• EXERCISE:
Your reply should reproduce the data below without a single alteration, apart from dropping the images.
:::
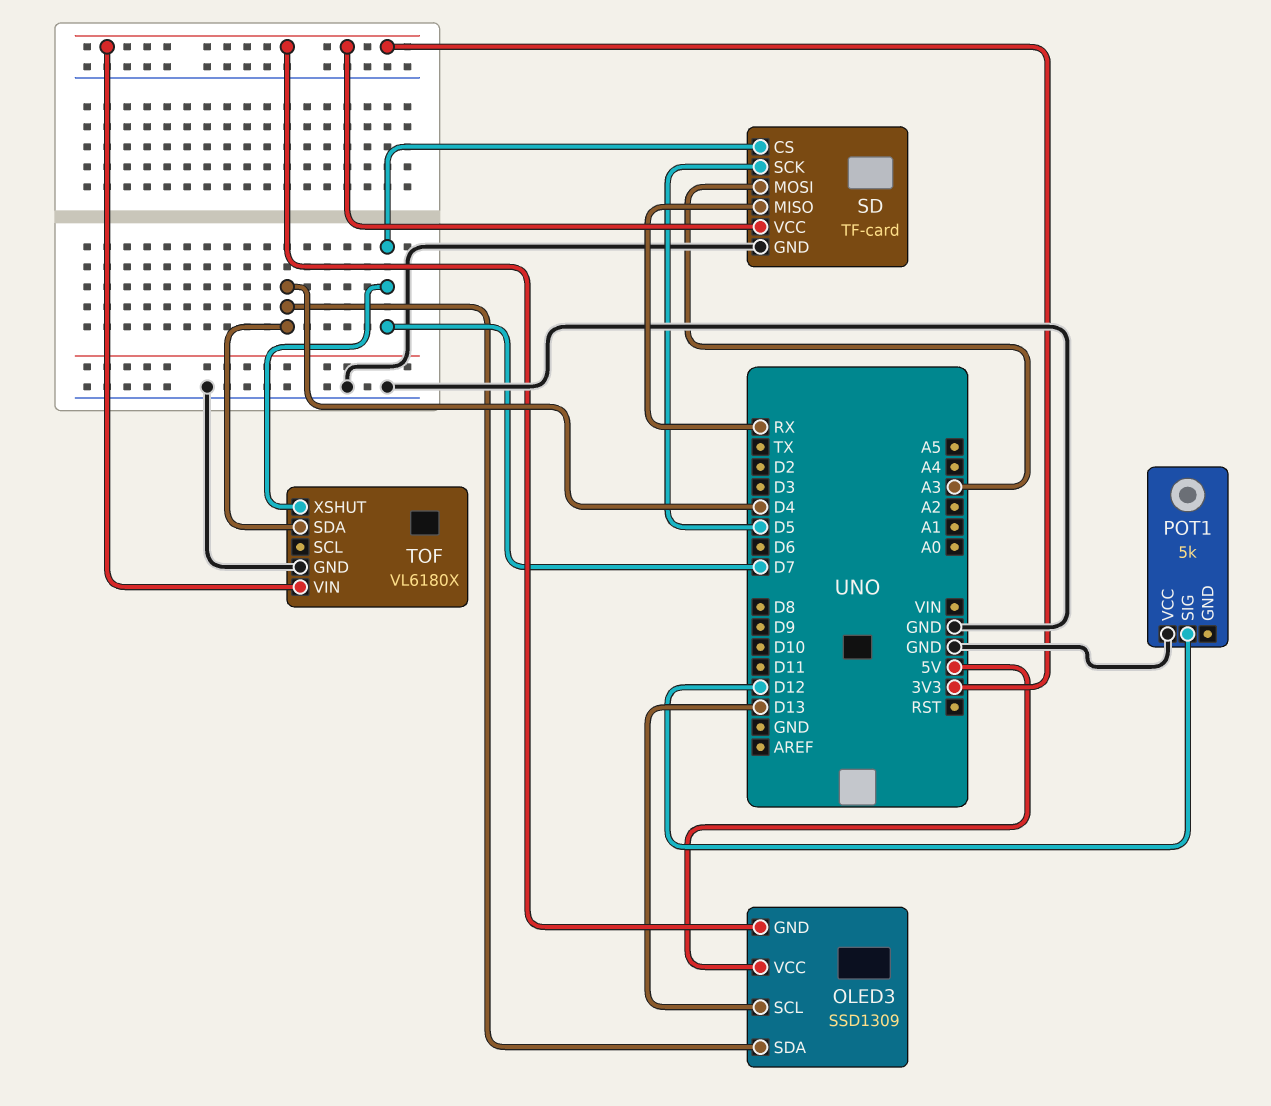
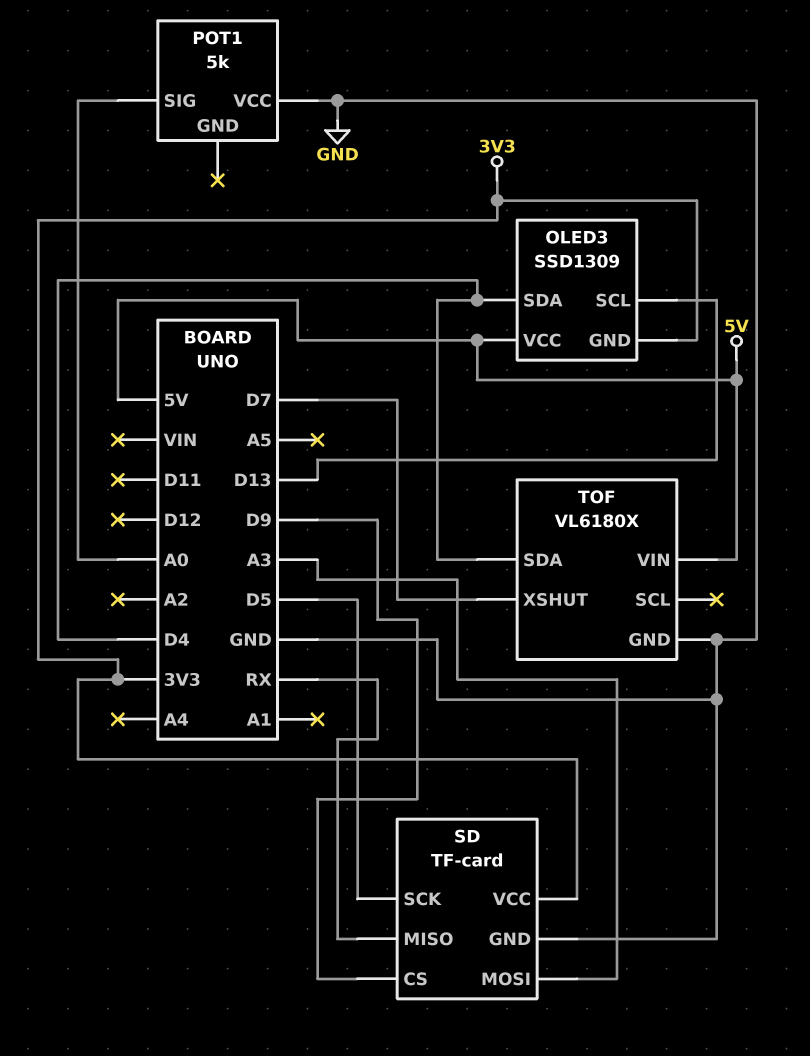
POT1 pin SIG: D12 -> A0
SD pin CS: D7 -> D9
TOF pin VIN: 3V3 -> 5V

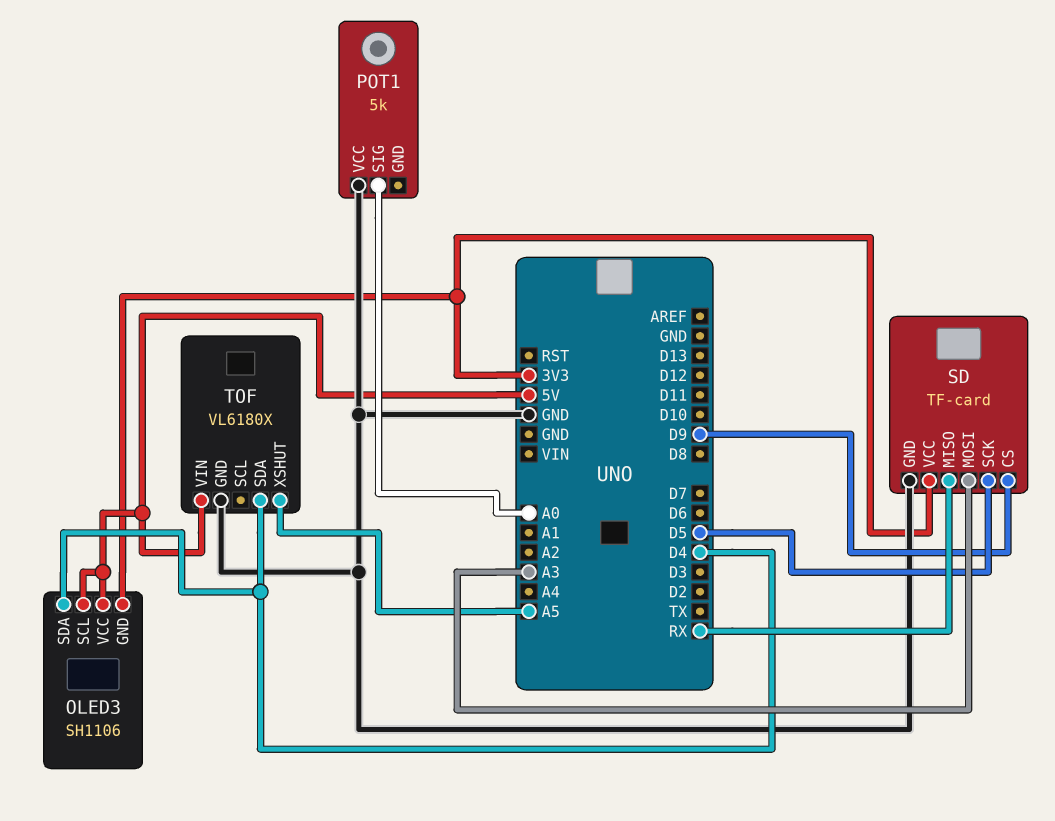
OLED3: SSD1309 -> SH1106
OLED3 pin SCL: D13 -> 5V
TOF pin XSHUT: D7 -> A5

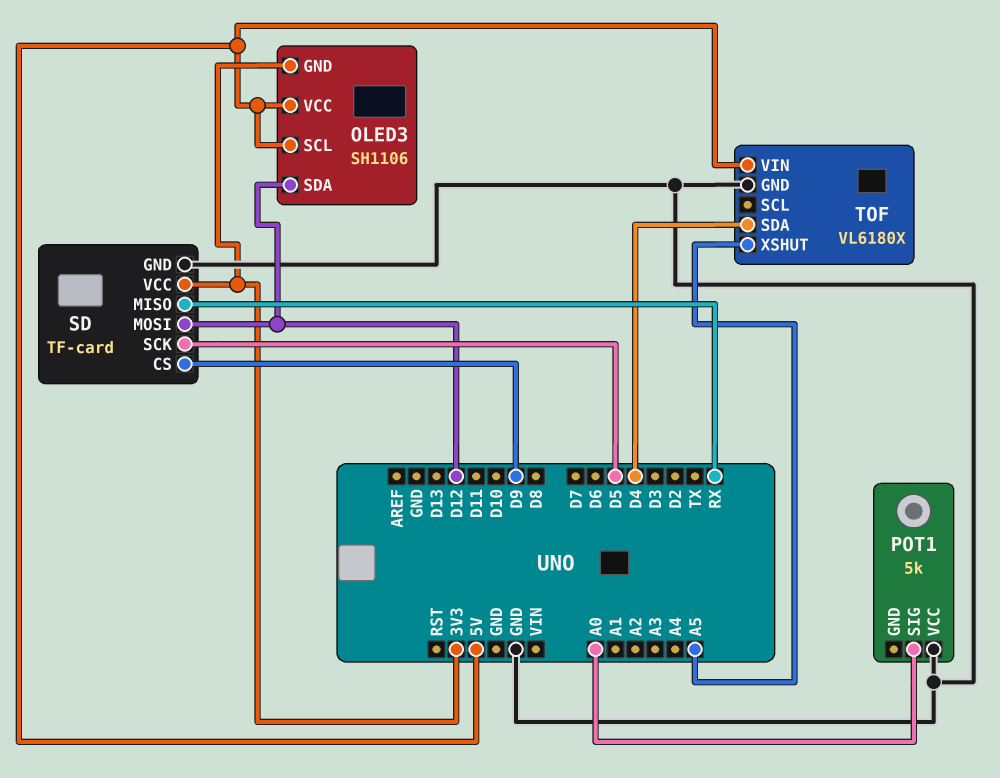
OLED3 pin SDA: D4 -> D12
SD pin MOSI: A3 -> D12

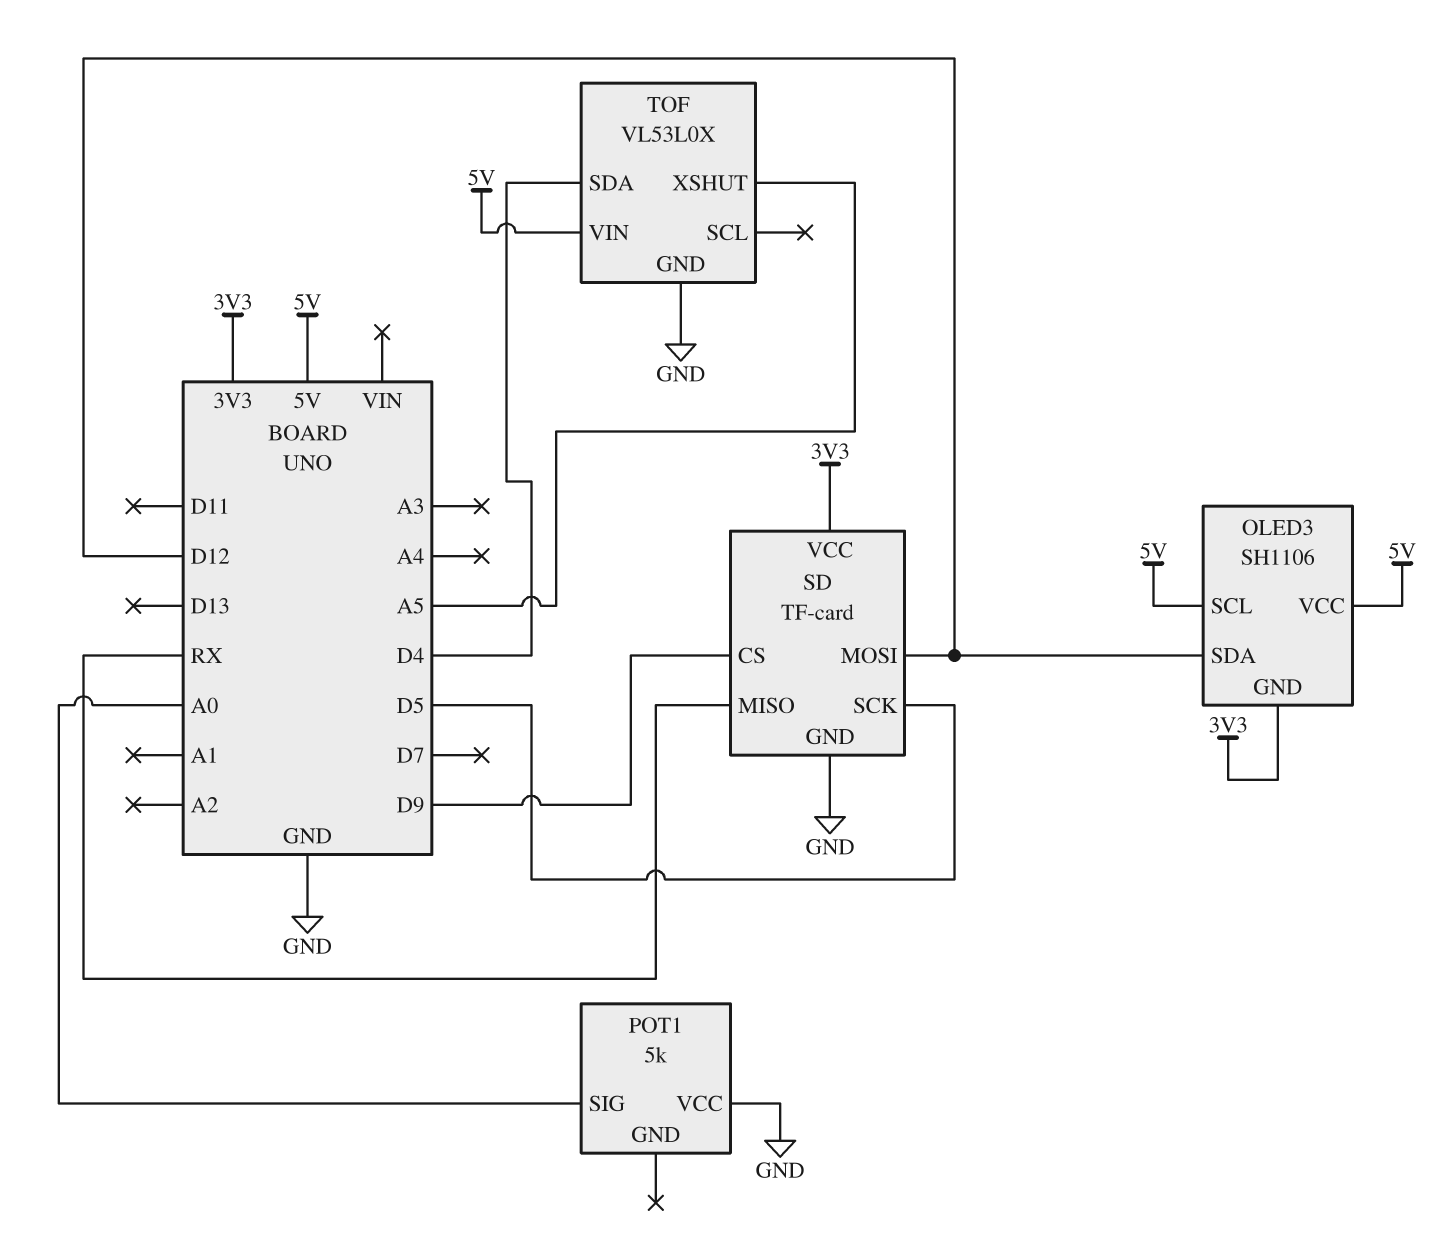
TOF: VL6180X -> VL53L0X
:::
• RESPONSE:
POT1 pin SIG: D12 -> A0
SD pin CS: D7 -> D9
TOF pin VIN: 3V3 -> 5V

OLED3: SSD1309 -> SH1106
OLED3 pin SCL: D13 -> 5V
TOF pin XSHUT: D7 -> A5

OLED3 pin SDA: D4 -> D12
SD pin MOSI: A3 -> D12

TOF: VL6180X -> VL53L0X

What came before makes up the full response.